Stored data
== Segment start ==

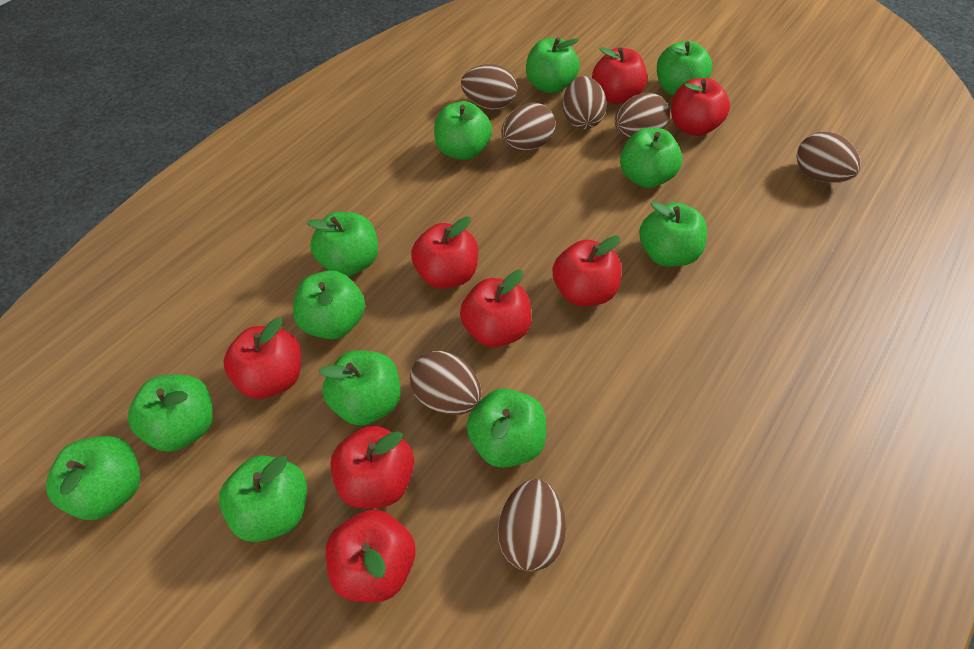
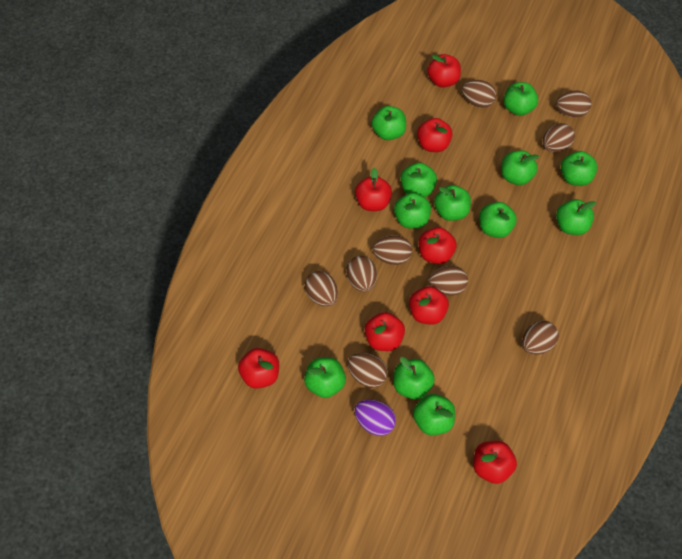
brown egg: 7 -> 9
purple egg: 0 -> 1

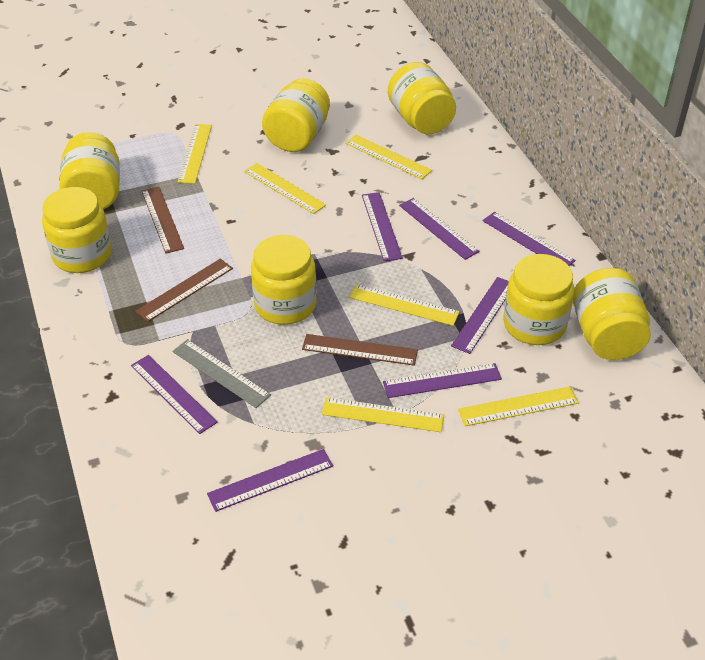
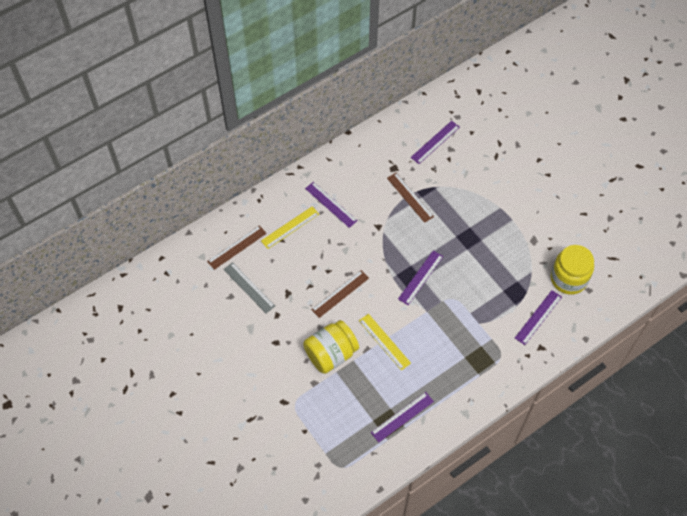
purple ruler: 7 -> 5
yellow jar: 7 -> 2
yellow ruler: 6 -> 2

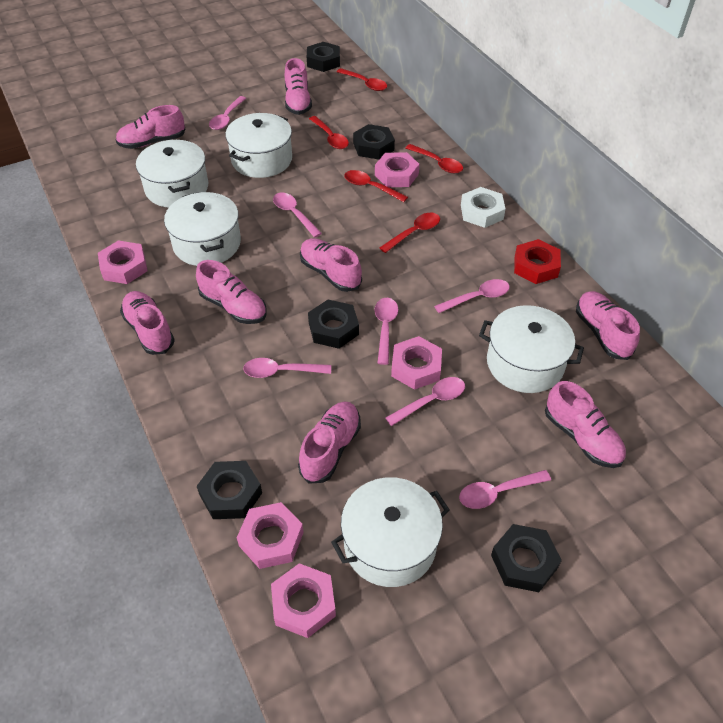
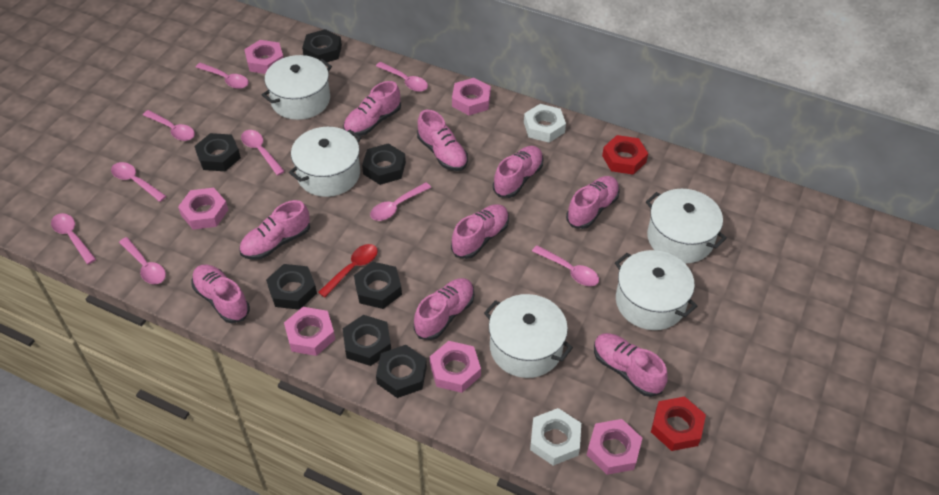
black nut: 5 -> 7
pink nut: 5 -> 6
pink shoe: 8 -> 9
pink spoon: 7 -> 9
red nut: 1 -> 2
red spoon: 5 -> 1
white nut: 1 -> 2

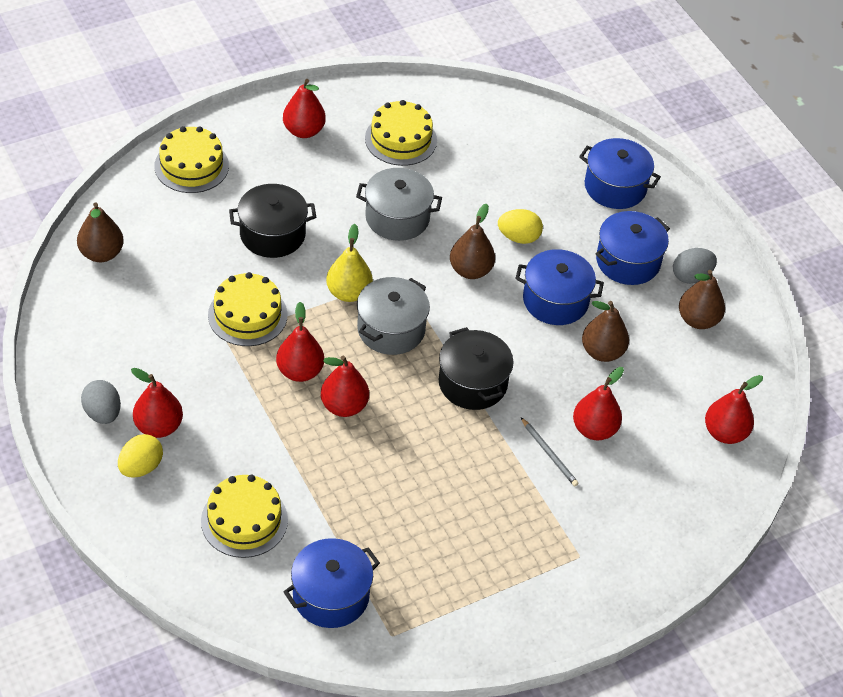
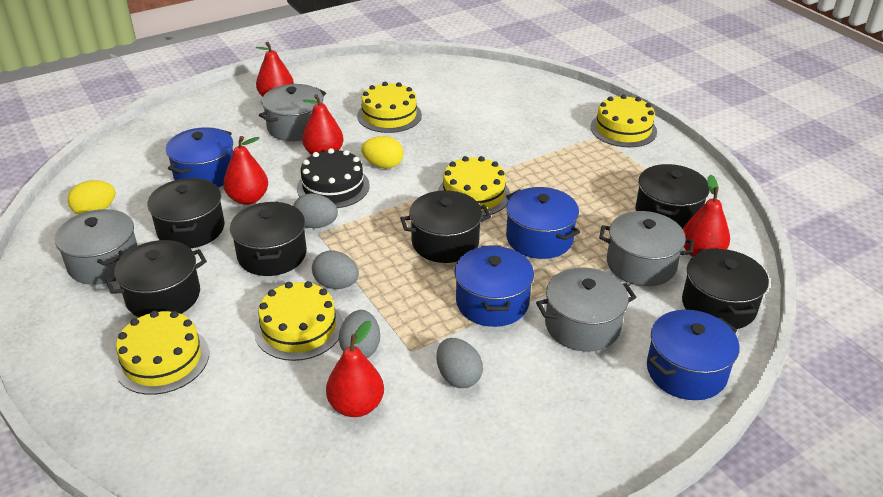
black cake: 0 -> 1
black pot: 2 -> 6
brown pear: 4 -> 0
grey egg: 2 -> 4
grey pencil: 1 -> 0
grey pot: 2 -> 4
red pear: 6 -> 5
yellow cake: 4 -> 5
yellow pear: 1 -> 0

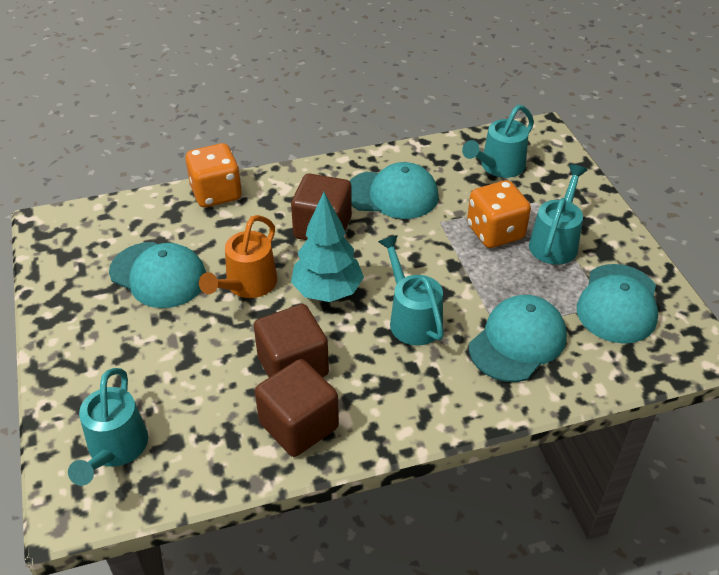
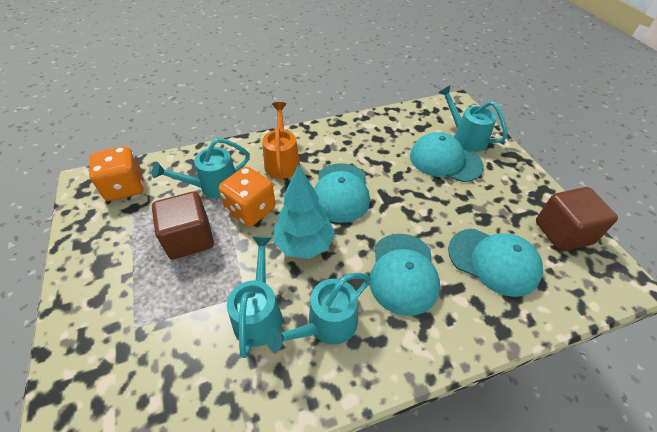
brown cube: 3 -> 2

== Segment end ==

## [What is expected]
Retype the lines above exactly, no pictures.

## [Output of the exercise]
brown egg: 7 -> 9
purple egg: 0 -> 1

purple ruler: 7 -> 5
yellow jar: 7 -> 2
yellow ruler: 6 -> 2

black nut: 5 -> 7
pink nut: 5 -> 6
pink shoe: 8 -> 9
pink spoon: 7 -> 9
red nut: 1 -> 2
red spoon: 5 -> 1
white nut: 1 -> 2

black cake: 0 -> 1
black pot: 2 -> 6
brown pear: 4 -> 0
grey egg: 2 -> 4
grey pencil: 1 -> 0
grey pot: 2 -> 4
red pear: 6 -> 5
yellow cake: 4 -> 5
yellow pear: 1 -> 0

brown cube: 3 -> 2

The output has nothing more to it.